ACTIVITY ▸ Every line below should come back exactly as written, though the pictures stay out.

Stored dataset items ▸
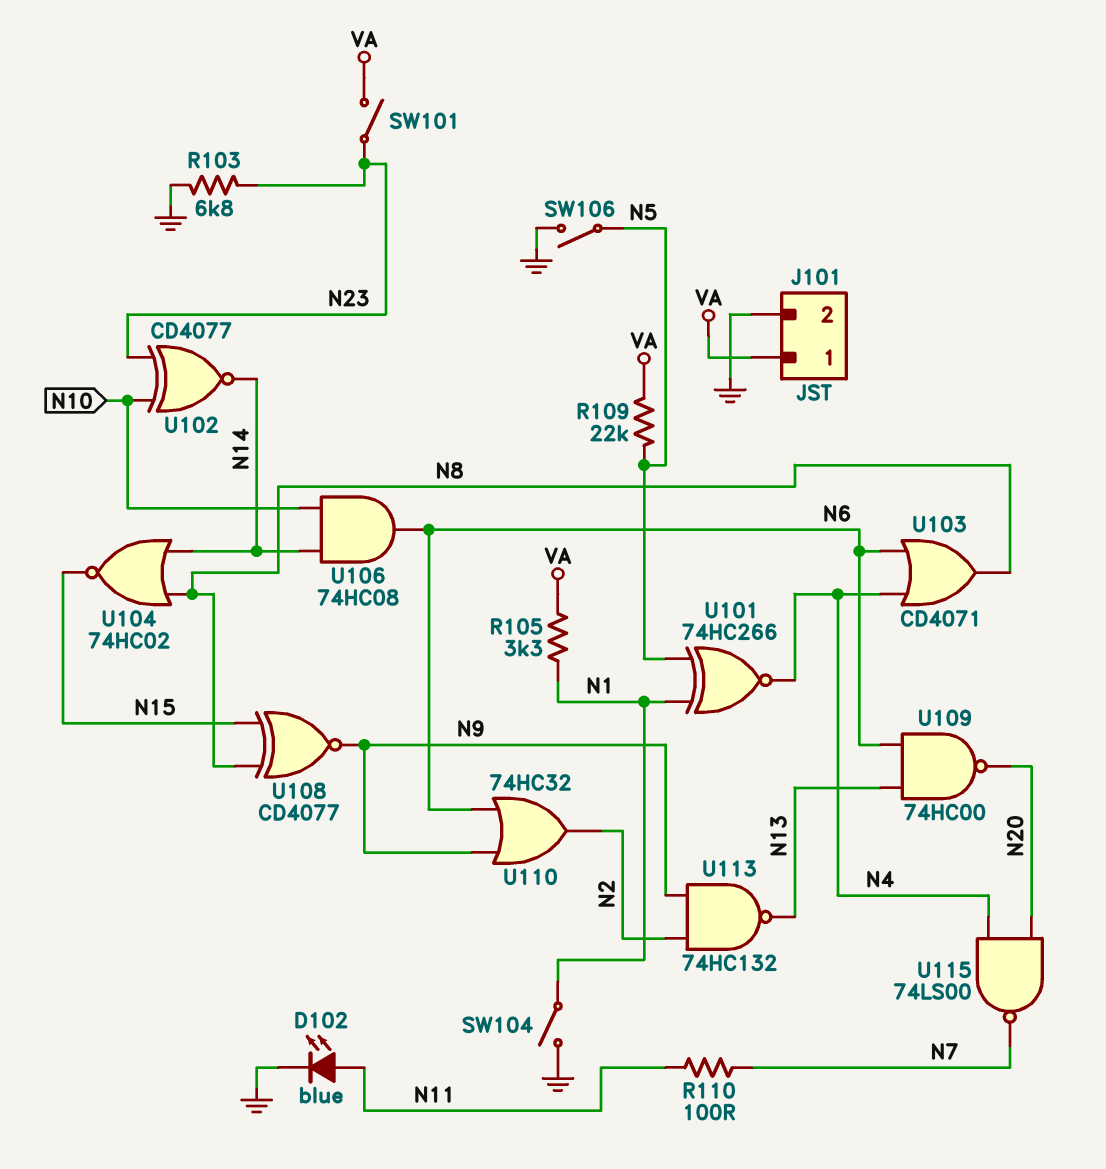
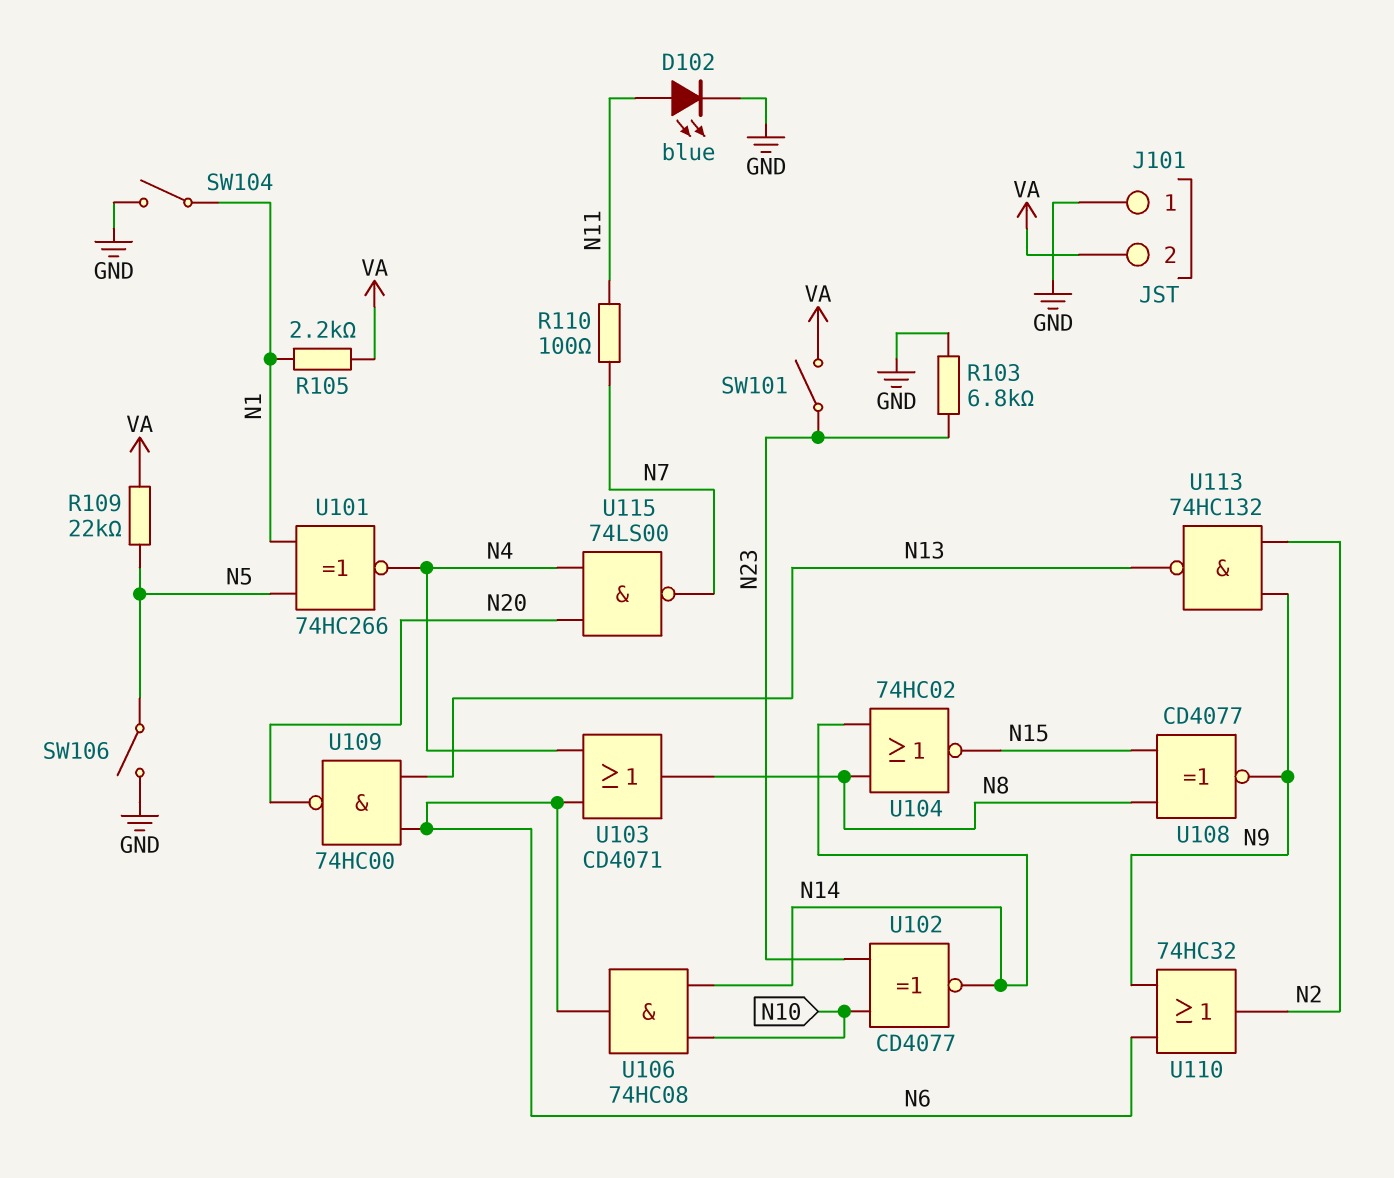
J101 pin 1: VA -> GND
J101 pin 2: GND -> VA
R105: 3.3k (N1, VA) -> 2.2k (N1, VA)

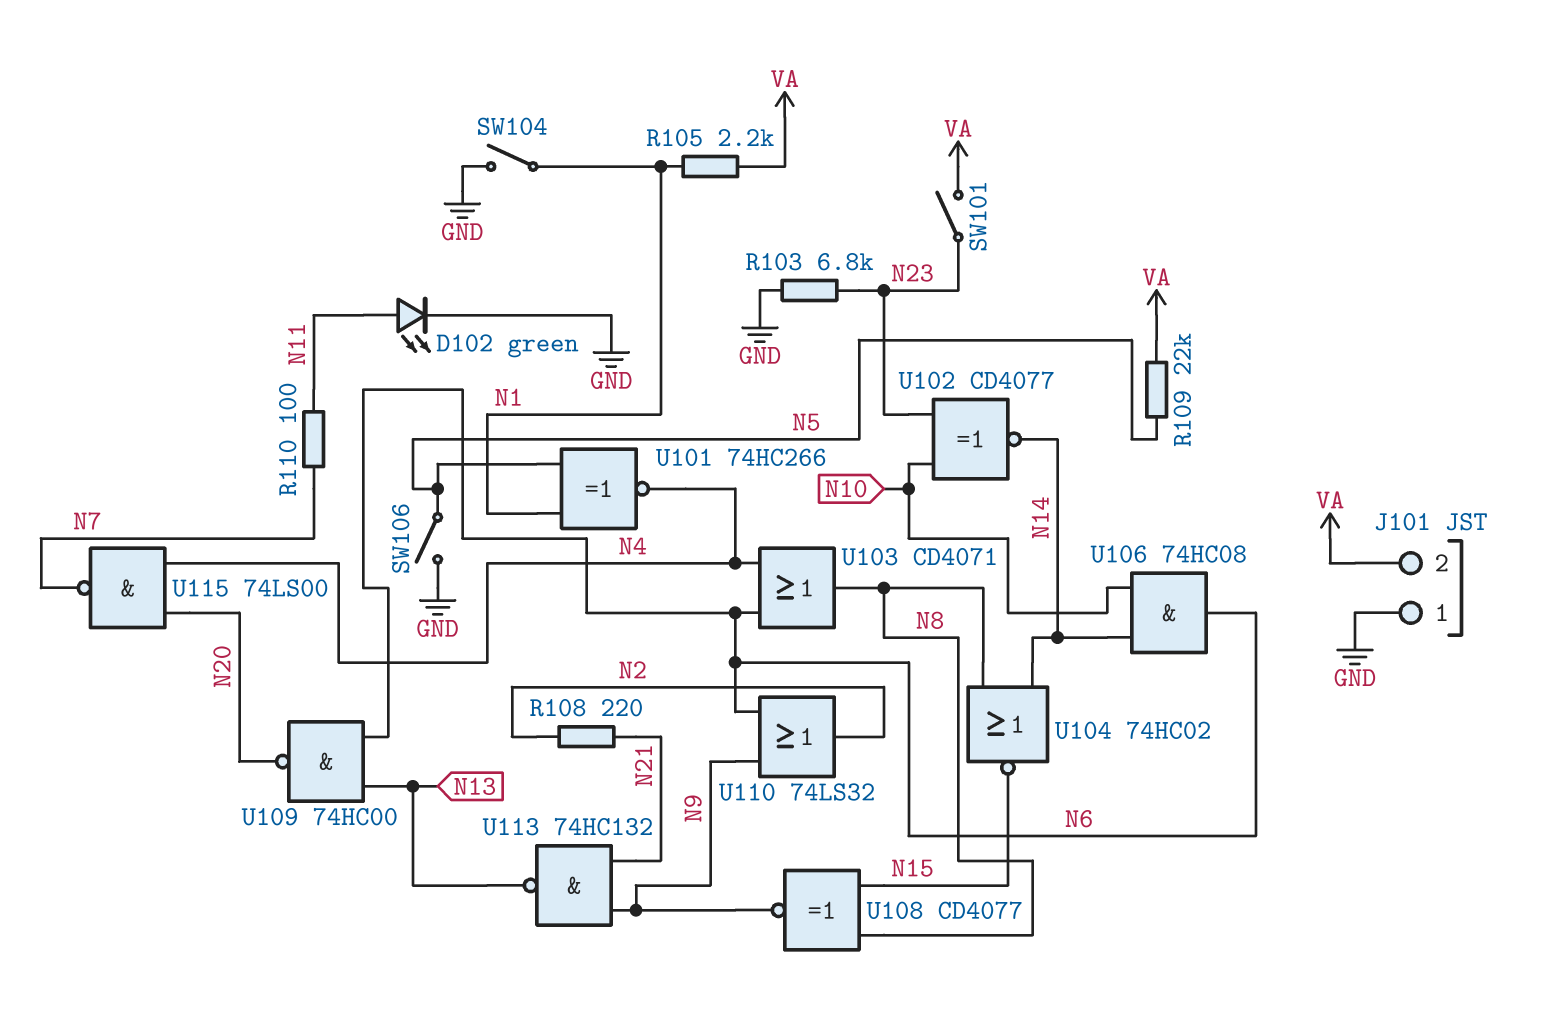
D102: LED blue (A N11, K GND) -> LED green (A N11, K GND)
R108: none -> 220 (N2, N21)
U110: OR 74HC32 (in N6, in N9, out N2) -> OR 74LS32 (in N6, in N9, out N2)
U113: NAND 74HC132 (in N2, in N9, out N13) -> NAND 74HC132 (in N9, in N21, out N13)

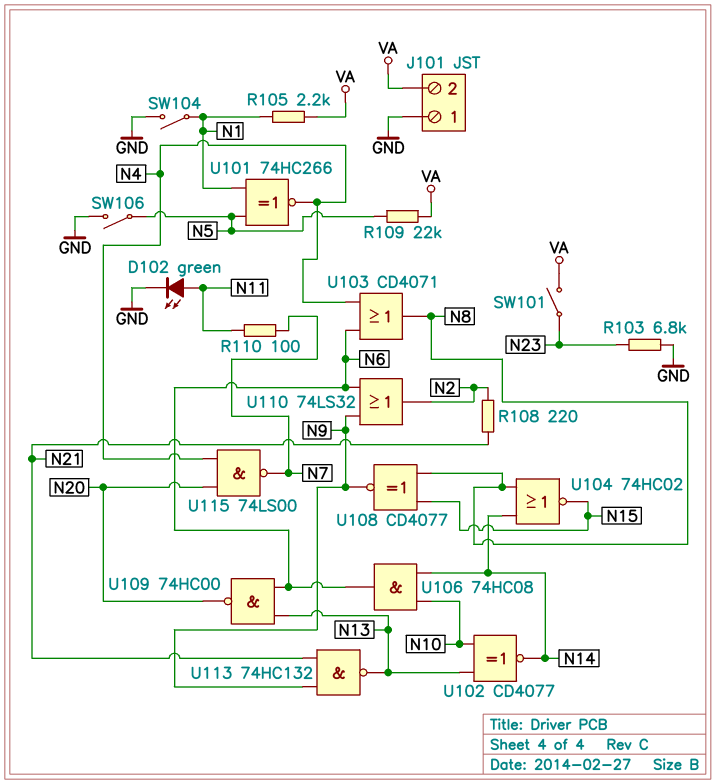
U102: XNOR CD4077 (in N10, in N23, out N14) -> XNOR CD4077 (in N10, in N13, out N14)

SOLUTION BELOW ▸
J101 pin 1: VA -> GND
J101 pin 2: GND -> VA
R105: 3.3k (N1, VA) -> 2.2k (N1, VA)

D102: LED blue (A N11, K GND) -> LED green (A N11, K GND)
R108: none -> 220 (N2, N21)
U110: OR 74HC32 (in N6, in N9, out N2) -> OR 74LS32 (in N6, in N9, out N2)
U113: NAND 74HC132 (in N2, in N9, out N13) -> NAND 74HC132 (in N9, in N21, out N13)

U102: XNOR CD4077 (in N10, in N23, out N14) -> XNOR CD4077 (in N10, in N13, out N14)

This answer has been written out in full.